PROVIDED DATA Start Marker
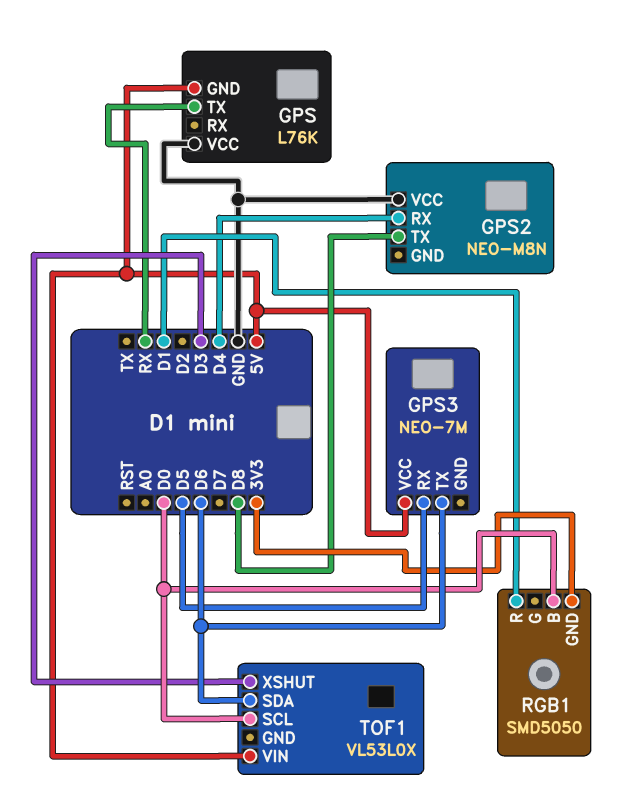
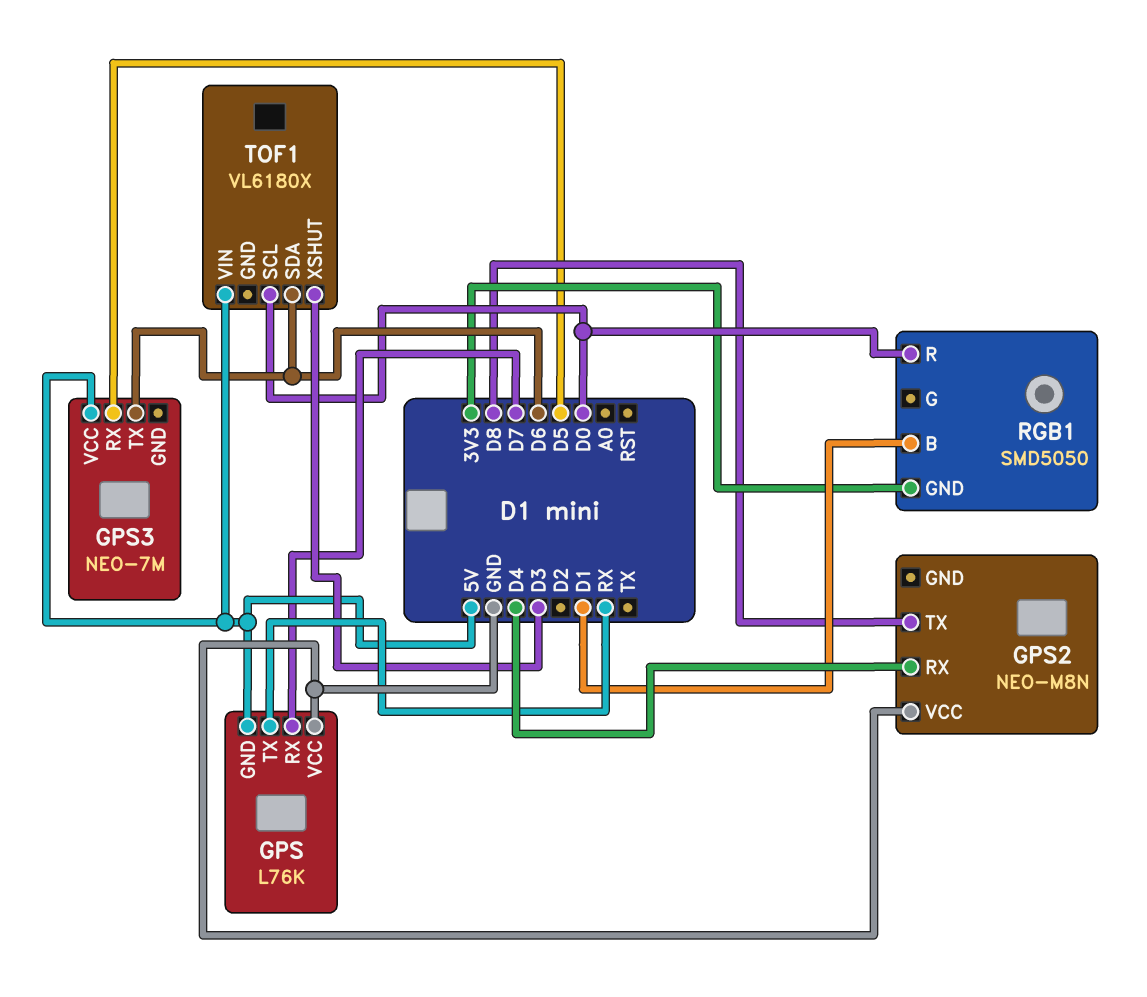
GPS pin RX: none -> D7
RGB1 pin B: D0 -> D1
RGB1 pin R: D1 -> D0
TOF1: VL53L0X -> VL6180X

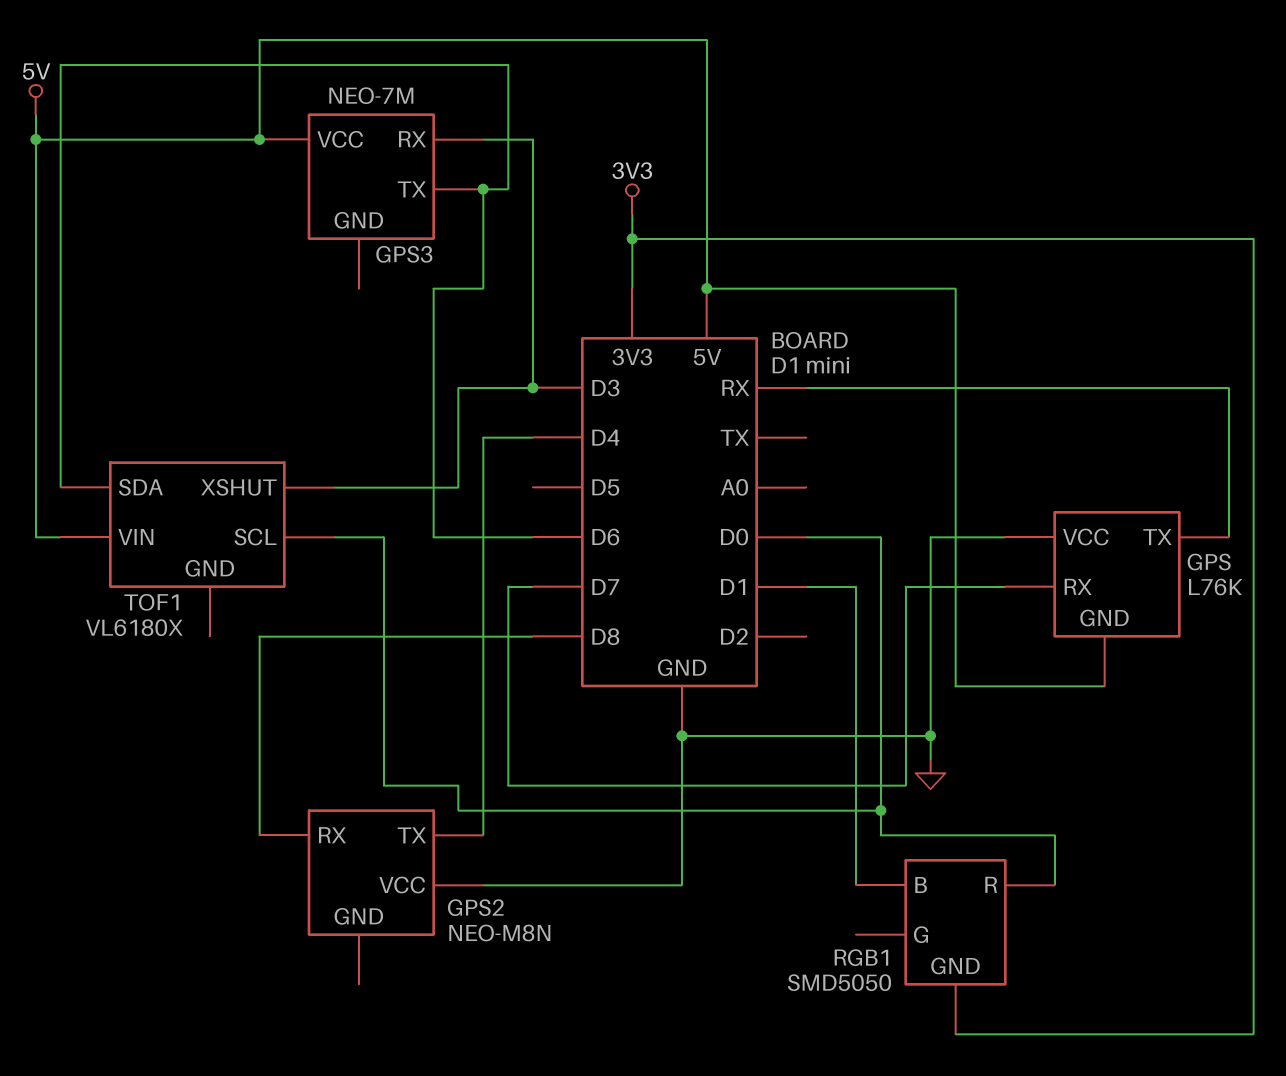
GPS2 pin RX: D4 -> D8
GPS2 pin TX: D8 -> D4
GPS3 pin RX: D5 -> D3

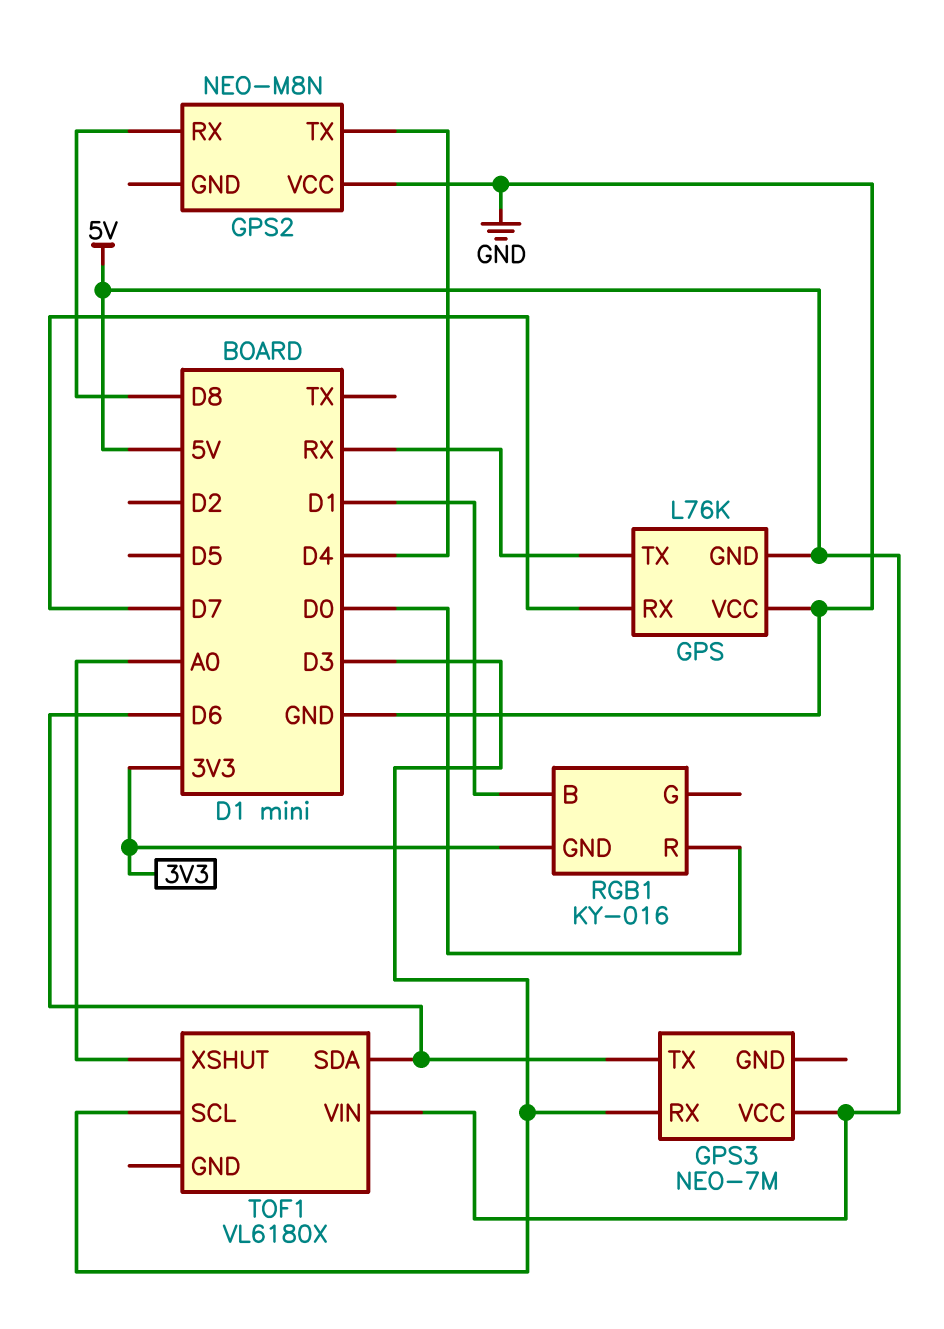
RGB1: SMD5050 -> KY-016
TOF1 pin SCL: D0 -> D3
TOF1 pin XSHUT: D3 -> A0

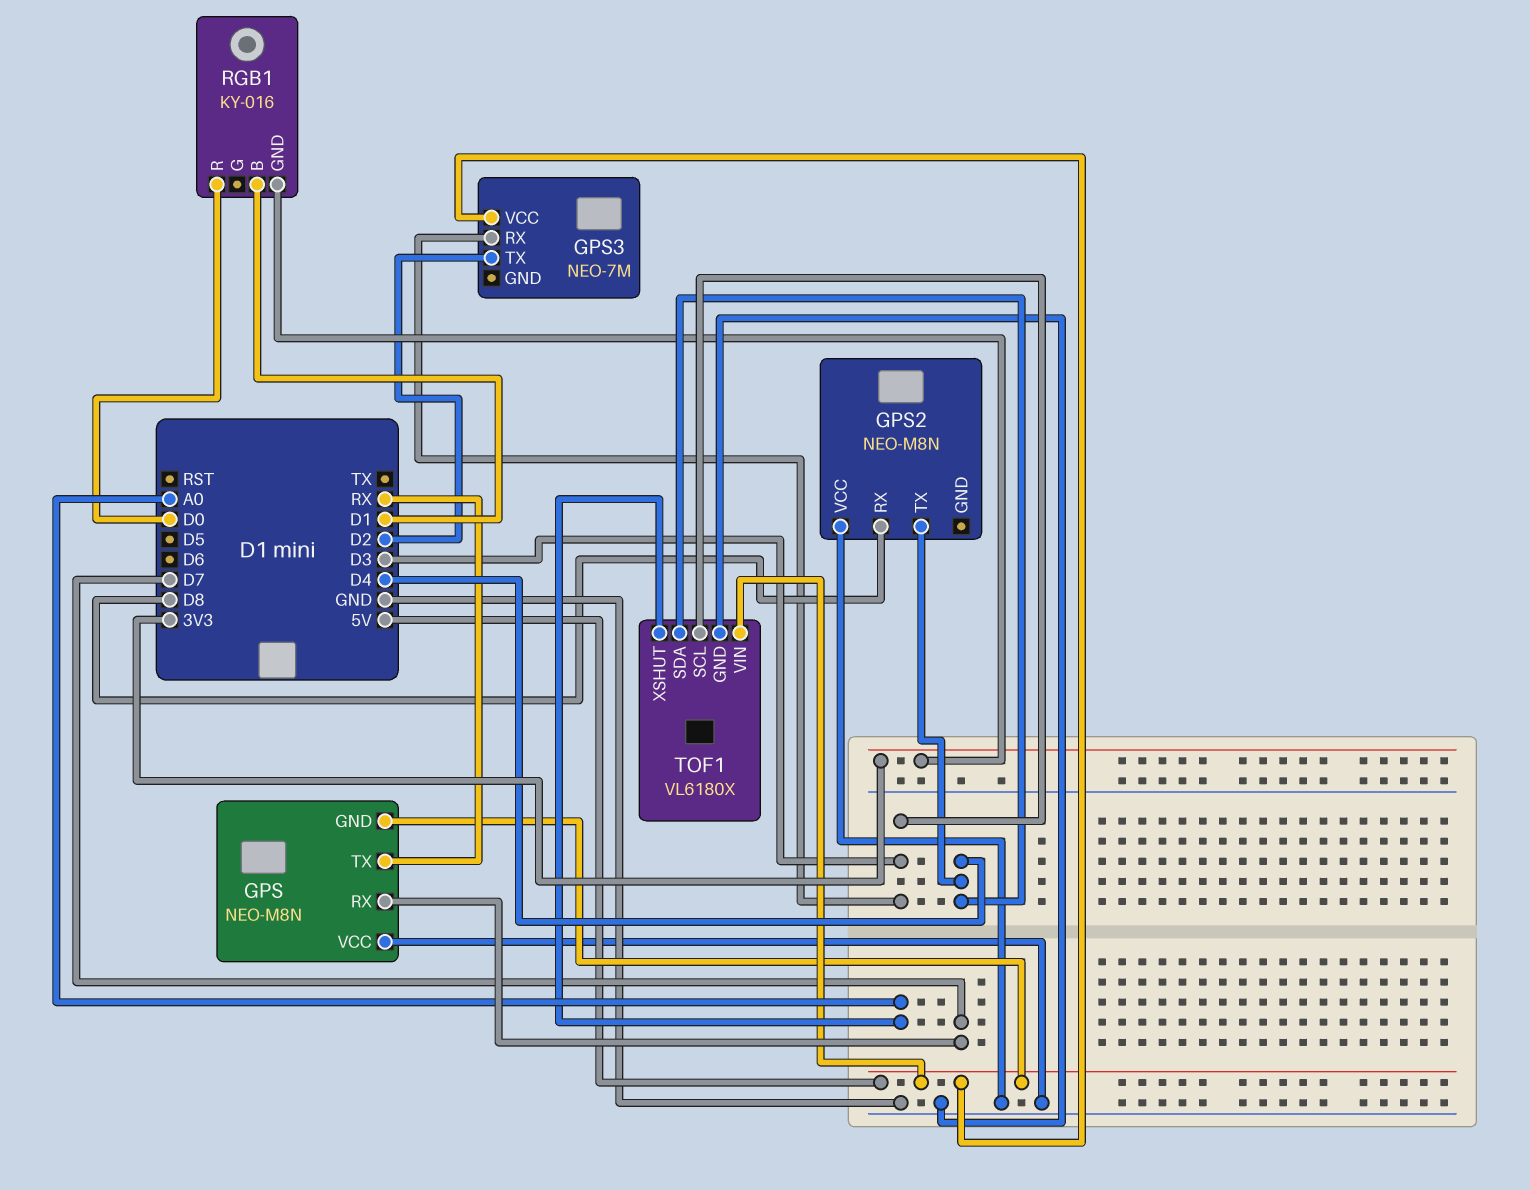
GPS: L76K -> NEO-M8N
GPS3 pin TX: D6 -> D2
TOF1 pin GND: none -> GND
TOF1 pin SDA: D6 -> D4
PROVIDED DATA End Marker
● TASK INSTRUCTIONS
Write out each line above that contains the word "none".

● RESULT
GPS pin RX: none -> D7
TOF1 pin GND: none -> GND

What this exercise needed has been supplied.